= Records drawn from a dataset =
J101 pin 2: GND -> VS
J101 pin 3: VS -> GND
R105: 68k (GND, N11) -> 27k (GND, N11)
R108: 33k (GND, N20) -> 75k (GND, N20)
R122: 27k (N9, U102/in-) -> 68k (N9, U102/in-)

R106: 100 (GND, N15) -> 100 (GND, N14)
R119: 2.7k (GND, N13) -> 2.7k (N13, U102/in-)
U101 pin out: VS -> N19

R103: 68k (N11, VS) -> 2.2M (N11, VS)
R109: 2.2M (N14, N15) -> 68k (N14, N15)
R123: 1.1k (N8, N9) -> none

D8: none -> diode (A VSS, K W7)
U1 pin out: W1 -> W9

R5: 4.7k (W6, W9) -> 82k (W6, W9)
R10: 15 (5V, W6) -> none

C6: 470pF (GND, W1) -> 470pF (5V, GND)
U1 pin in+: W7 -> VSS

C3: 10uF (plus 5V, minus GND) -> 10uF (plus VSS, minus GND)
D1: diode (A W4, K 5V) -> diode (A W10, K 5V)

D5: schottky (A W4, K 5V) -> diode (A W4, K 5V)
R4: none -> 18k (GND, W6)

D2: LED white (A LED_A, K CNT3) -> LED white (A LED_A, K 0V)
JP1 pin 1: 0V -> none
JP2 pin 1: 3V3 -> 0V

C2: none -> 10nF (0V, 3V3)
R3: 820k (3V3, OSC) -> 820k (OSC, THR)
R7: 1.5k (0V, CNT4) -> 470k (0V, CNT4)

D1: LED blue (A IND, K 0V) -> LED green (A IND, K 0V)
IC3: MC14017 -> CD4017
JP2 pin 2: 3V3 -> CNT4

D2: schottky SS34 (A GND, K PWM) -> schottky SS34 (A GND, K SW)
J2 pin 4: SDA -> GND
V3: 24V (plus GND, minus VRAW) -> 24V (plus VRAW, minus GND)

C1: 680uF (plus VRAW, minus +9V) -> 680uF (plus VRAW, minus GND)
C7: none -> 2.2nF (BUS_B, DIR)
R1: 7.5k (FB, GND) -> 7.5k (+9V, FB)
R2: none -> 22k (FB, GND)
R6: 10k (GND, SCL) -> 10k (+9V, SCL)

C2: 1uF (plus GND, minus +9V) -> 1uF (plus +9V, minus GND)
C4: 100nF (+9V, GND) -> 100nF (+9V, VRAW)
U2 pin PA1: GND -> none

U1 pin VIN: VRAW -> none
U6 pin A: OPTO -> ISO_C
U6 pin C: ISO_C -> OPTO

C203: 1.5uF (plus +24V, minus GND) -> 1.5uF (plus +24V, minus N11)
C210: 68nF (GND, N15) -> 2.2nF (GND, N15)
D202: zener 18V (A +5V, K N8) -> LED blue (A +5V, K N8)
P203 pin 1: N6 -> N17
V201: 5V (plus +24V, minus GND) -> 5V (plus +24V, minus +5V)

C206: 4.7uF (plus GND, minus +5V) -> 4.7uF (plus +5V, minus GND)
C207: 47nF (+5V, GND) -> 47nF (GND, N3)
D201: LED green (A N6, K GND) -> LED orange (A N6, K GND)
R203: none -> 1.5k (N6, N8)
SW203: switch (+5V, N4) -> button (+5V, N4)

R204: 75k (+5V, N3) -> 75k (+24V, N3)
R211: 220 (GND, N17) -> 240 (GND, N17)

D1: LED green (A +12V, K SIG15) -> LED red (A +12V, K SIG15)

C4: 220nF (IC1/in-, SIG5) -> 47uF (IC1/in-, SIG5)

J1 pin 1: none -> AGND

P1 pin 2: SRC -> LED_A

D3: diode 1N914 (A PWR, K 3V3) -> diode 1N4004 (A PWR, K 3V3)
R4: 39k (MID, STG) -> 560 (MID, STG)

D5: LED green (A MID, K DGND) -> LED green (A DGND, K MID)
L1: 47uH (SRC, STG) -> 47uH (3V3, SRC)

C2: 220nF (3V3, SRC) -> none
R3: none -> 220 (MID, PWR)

= Task to carry out =
Write the entries out again verbatim, every one of them.

= Expected output =
J101 pin 2: GND -> VS
J101 pin 3: VS -> GND
R105: 68k (GND, N11) -> 27k (GND, N11)
R108: 33k (GND, N20) -> 75k (GND, N20)
R122: 27k (N9, U102/in-) -> 68k (N9, U102/in-)

R106: 100 (GND, N15) -> 100 (GND, N14)
R119: 2.7k (GND, N13) -> 2.7k (N13, U102/in-)
U101 pin out: VS -> N19

R103: 68k (N11, VS) -> 2.2M (N11, VS)
R109: 2.2M (N14, N15) -> 68k (N14, N15)
R123: 1.1k (N8, N9) -> none

D8: none -> diode (A VSS, K W7)
U1 pin out: W1 -> W9

R5: 4.7k (W6, W9) -> 82k (W6, W9)
R10: 15 (5V, W6) -> none

C6: 470pF (GND, W1) -> 470pF (5V, GND)
U1 pin in+: W7 -> VSS

C3: 10uF (plus 5V, minus GND) -> 10uF (plus VSS, minus GND)
D1: diode (A W4, K 5V) -> diode (A W10, K 5V)

D5: schottky (A W4, K 5V) -> diode (A W4, K 5V)
R4: none -> 18k (GND, W6)

D2: LED white (A LED_A, K CNT3) -> LED white (A LED_A, K 0V)
JP1 pin 1: 0V -> none
JP2 pin 1: 3V3 -> 0V

C2: none -> 10nF (0V, 3V3)
R3: 820k (3V3, OSC) -> 820k (OSC, THR)
R7: 1.5k (0V, CNT4) -> 470k (0V, CNT4)

D1: LED blue (A IND, K 0V) -> LED green (A IND, K 0V)
IC3: MC14017 -> CD4017
JP2 pin 2: 3V3 -> CNT4

D2: schottky SS34 (A GND, K PWM) -> schottky SS34 (A GND, K SW)
J2 pin 4: SDA -> GND
V3: 24V (plus GND, minus VRAW) -> 24V (plus VRAW, minus GND)

C1: 680uF (plus VRAW, minus +9V) -> 680uF (plus VRAW, minus GND)
C7: none -> 2.2nF (BUS_B, DIR)
R1: 7.5k (FB, GND) -> 7.5k (+9V, FB)
R2: none -> 22k (FB, GND)
R6: 10k (GND, SCL) -> 10k (+9V, SCL)

C2: 1uF (plus GND, minus +9V) -> 1uF (plus +9V, minus GND)
C4: 100nF (+9V, GND) -> 100nF (+9V, VRAW)
U2 pin PA1: GND -> none

U1 pin VIN: VRAW -> none
U6 pin A: OPTO -> ISO_C
U6 pin C: ISO_C -> OPTO

C203: 1.5uF (plus +24V, minus GND) -> 1.5uF (plus +24V, minus N11)
C210: 68nF (GND, N15) -> 2.2nF (GND, N15)
D202: zener 18V (A +5V, K N8) -> LED blue (A +5V, K N8)
P203 pin 1: N6 -> N17
V201: 5V (plus +24V, minus GND) -> 5V (plus +24V, minus +5V)

C206: 4.7uF (plus GND, minus +5V) -> 4.7uF (plus +5V, minus GND)
C207: 47nF (+5V, GND) -> 47nF (GND, N3)
D201: LED green (A N6, K GND) -> LED orange (A N6, K GND)
R203: none -> 1.5k (N6, N8)
SW203: switch (+5V, N4) -> button (+5V, N4)

R204: 75k (+5V, N3) -> 75k (+24V, N3)
R211: 220 (GND, N17) -> 240 (GND, N17)

D1: LED green (A +12V, K SIG15) -> LED red (A +12V, K SIG15)

C4: 220nF (IC1/in-, SIG5) -> 47uF (IC1/in-, SIG5)

J1 pin 1: none -> AGND

P1 pin 2: SRC -> LED_A

D3: diode 1N914 (A PWR, K 3V3) -> diode 1N4004 (A PWR, K 3V3)
R4: 39k (MID, STG) -> 560 (MID, STG)

D5: LED green (A MID, K DGND) -> LED green (A DGND, K MID)
L1: 47uH (SRC, STG) -> 47uH (3V3, SRC)

C2: 220nF (3V3, SRC) -> none
R3: none -> 220 (MID, PWR)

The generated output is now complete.